- **Problem**: Identify the lines in the data below that contain "purple" and give only how many there are.
BEGIN Given material
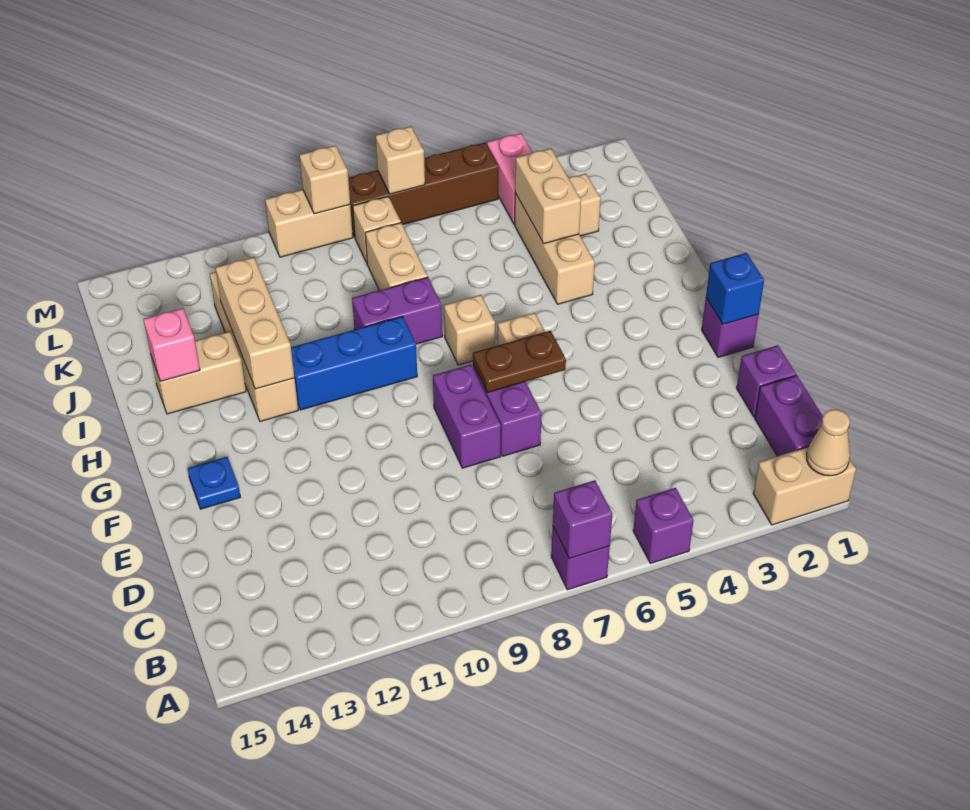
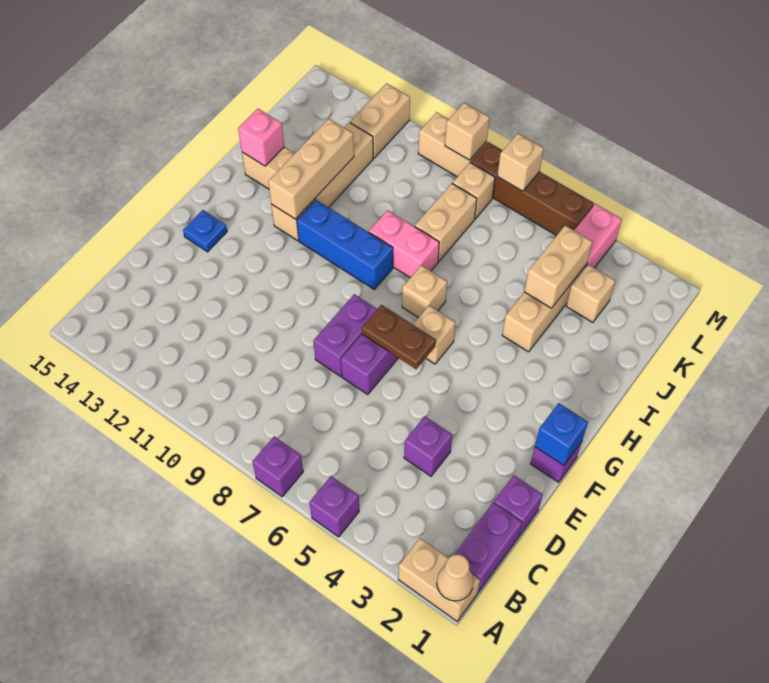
purple brick A7 level 2 -> purple brick D4 level 1
purple brick I8:I9 level 1 -> pink brick I8:I9 level 1
none -> tan brick L12:M12 level 1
END Given material
- **Written solution**: 2